══ DATA SECTION ══

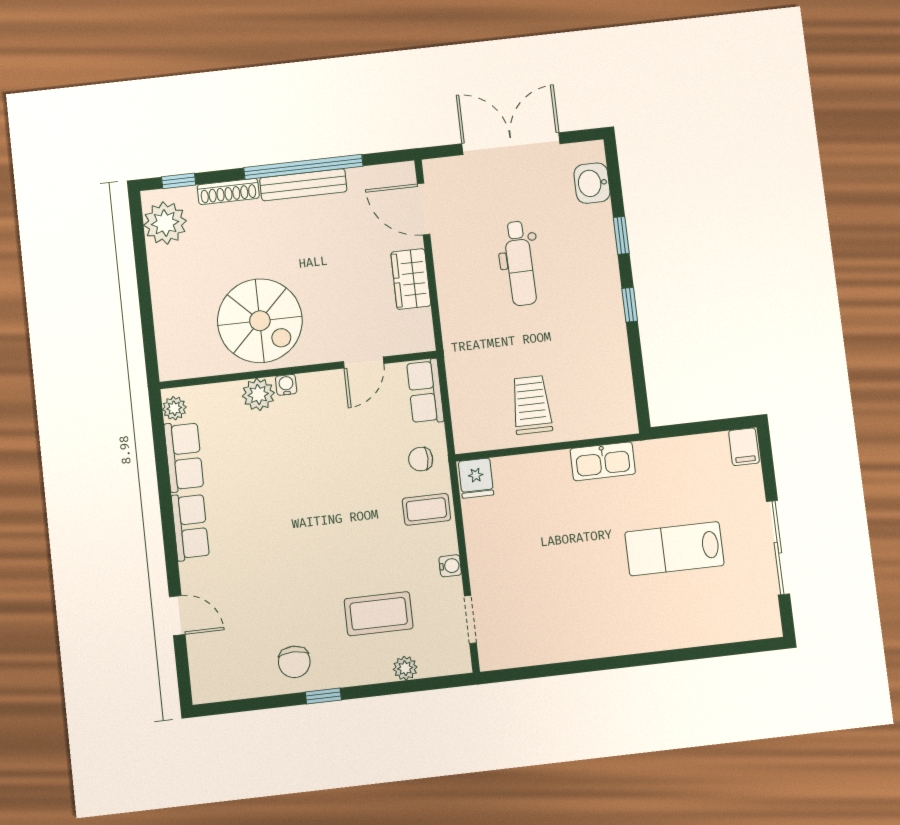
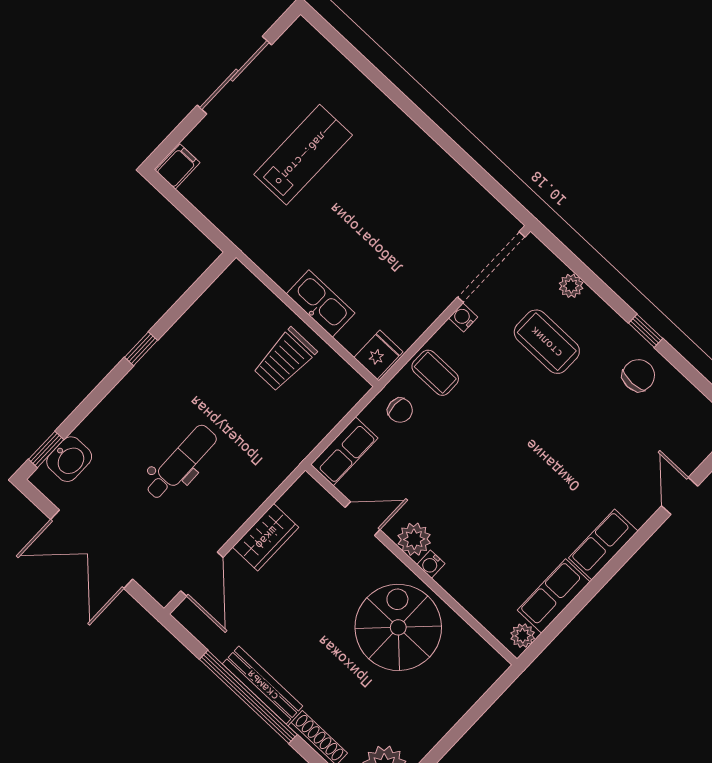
window: (621, 235) -> (46, 449), moved
plant: (258, 394) -> (414, 539), moved
kitchen sink: (603, 461) -> (321, 303), moved
lab bench: (674, 549) -> (303, 155), turned -90
doorway: (470, 619) -> (491, 267), width x1.88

═══

# TASK
Render all entries verbatim, excluding any pictures they hold.

# TASK RESULT
window: (621, 235) -> (46, 449), moved
plant: (258, 394) -> (414, 539), moved
kitchen sink: (603, 461) -> (321, 303), moved
lab bench: (674, 549) -> (303, 155), turned -90
doorway: (470, 619) -> (491, 267), width x1.88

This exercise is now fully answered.